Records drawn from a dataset
::::

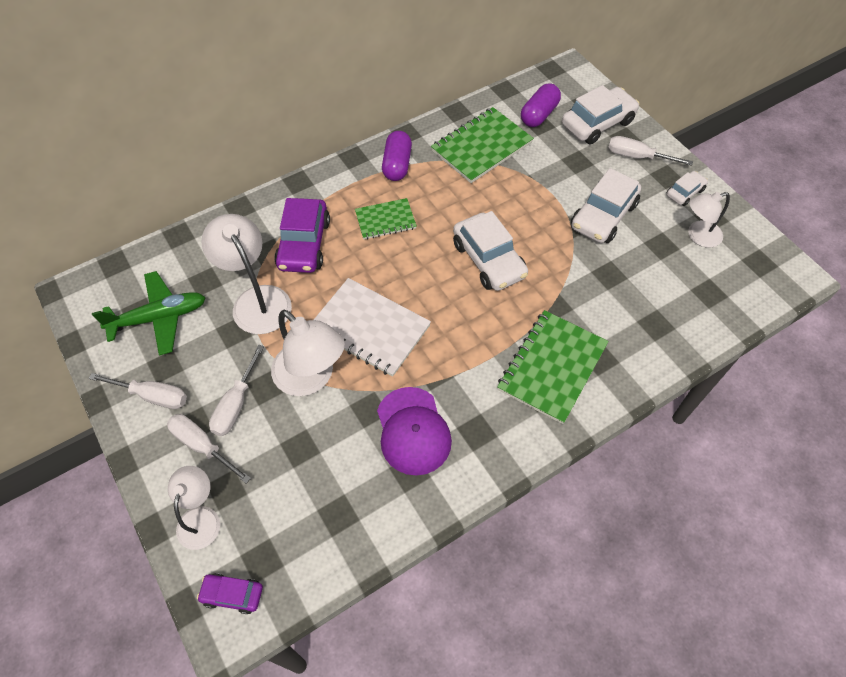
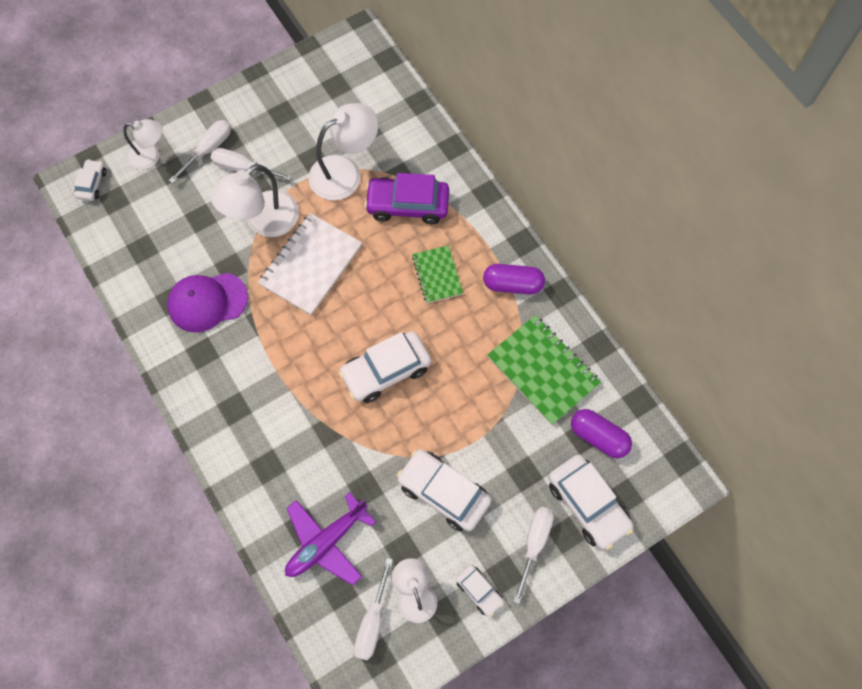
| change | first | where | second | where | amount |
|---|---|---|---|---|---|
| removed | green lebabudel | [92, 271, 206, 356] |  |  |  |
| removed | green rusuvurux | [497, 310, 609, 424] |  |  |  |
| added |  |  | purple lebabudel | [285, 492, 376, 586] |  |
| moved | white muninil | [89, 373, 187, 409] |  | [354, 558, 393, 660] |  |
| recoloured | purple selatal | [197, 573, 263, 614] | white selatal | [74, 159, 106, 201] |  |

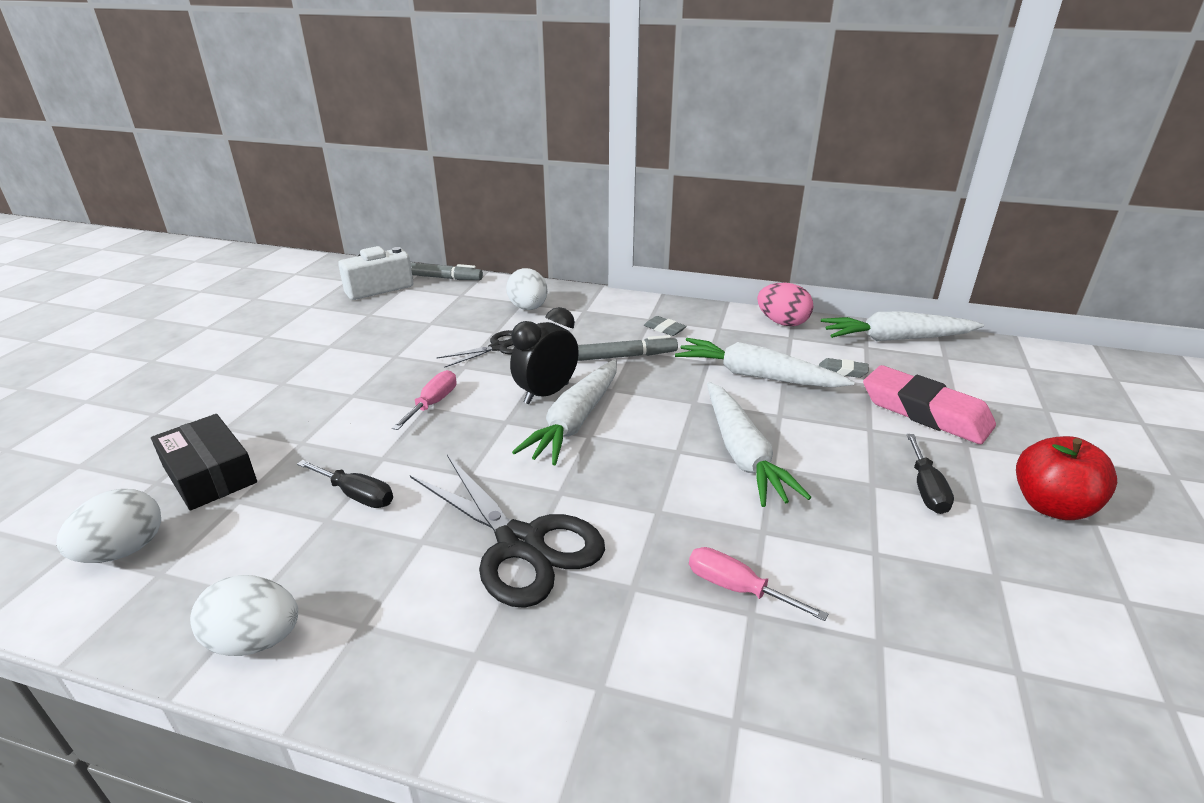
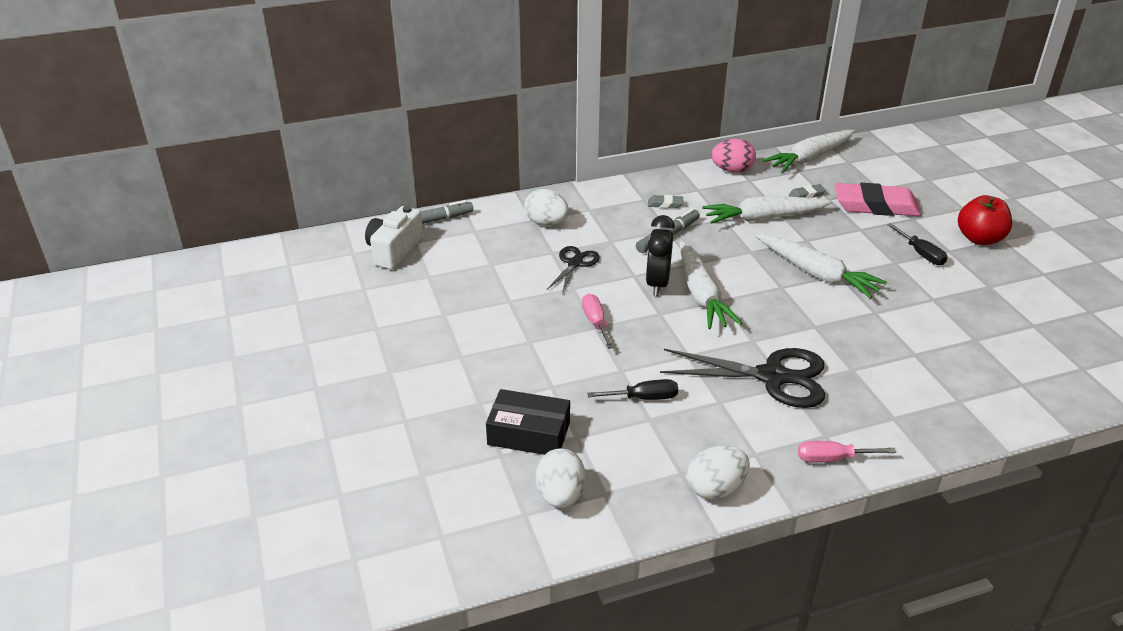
| change | first | where | second | where | amount |
|---|---|---|---|---|---|
| moved | pink muninil | [689, 547, 828, 621] |  | [798, 441, 896, 463] |  |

::::

*Problem*: An exact copy of the data above is required, printed without its pictures.

*Written solution*:
| change | first | where | second | where | amount |
|---|---|---|---|---|---|
| removed | green lebabudel | [92, 271, 206, 356] |  |  |  |
| removed | green rusuvurux | [497, 310, 609, 424] |  |  |  |
| added |  |  | purple lebabudel | [285, 492, 376, 586] |  |
| moved | white muninil | [89, 373, 187, 409] |  | [354, 558, 393, 660] |  |
| recoloured | purple selatal | [197, 573, 263, 614] | white selatal | [74, 159, 106, 201] |  |

| change | first | where | second | where | amount |
|---|---|---|---|---|---|
| moved | pink muninil | [689, 547, 828, 621] |  | [798, 441, 896, 463] |  |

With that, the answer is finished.